* WORK TO COMPLETE: Reproduce the listing exactly. Omit pictures.

* GIVEN INFORMATION:
>>>>
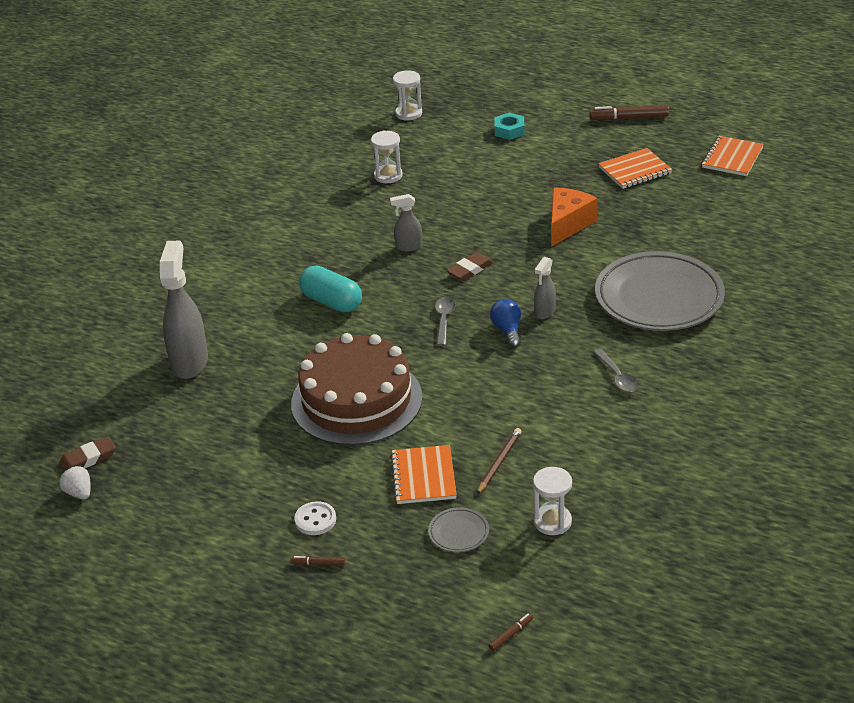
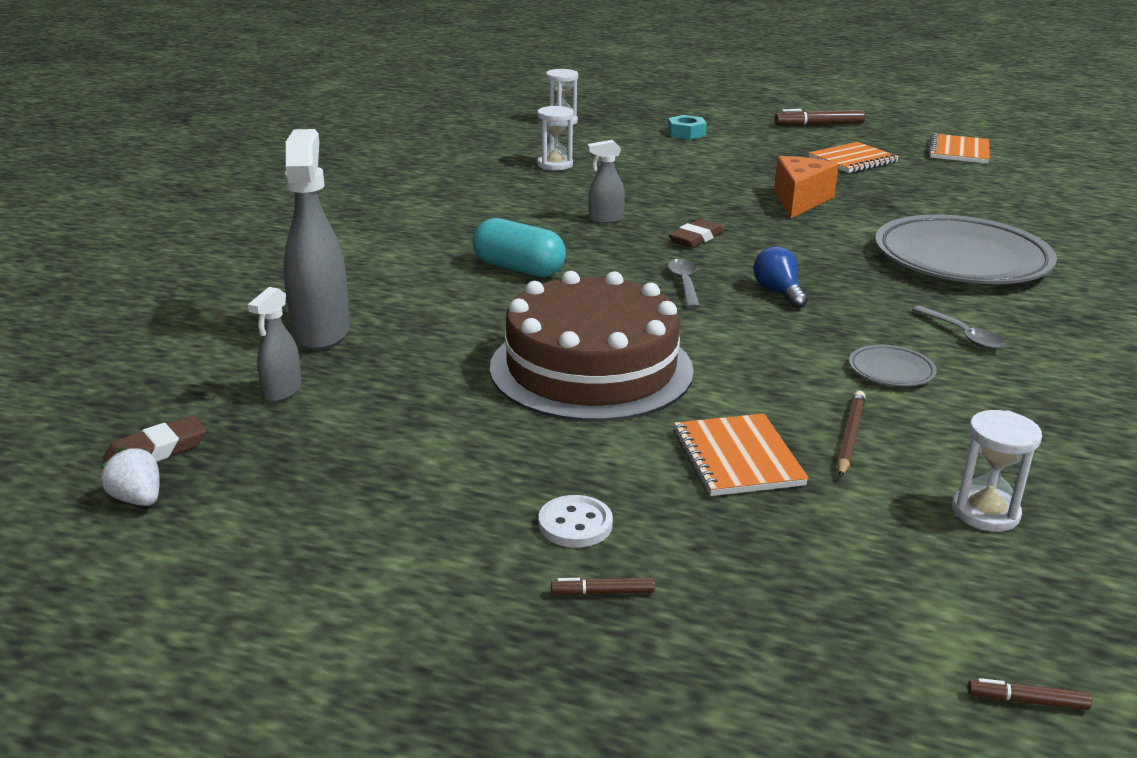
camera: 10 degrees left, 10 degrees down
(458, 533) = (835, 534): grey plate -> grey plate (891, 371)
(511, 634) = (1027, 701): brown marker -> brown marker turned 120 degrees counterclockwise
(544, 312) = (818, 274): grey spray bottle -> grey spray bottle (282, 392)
<<<<
* ANSWER TO THE EXERCISE:
camera: 10 degrees left, 10 degrees down
(458, 533) = (835, 534): grey plate -> grey plate (891, 371)
(511, 634) = (1027, 701): brown marker -> brown marker turned 120 degrees counterclockwise
(544, 312) = (818, 274): grey spray bottle -> grey spray bottle (282, 392)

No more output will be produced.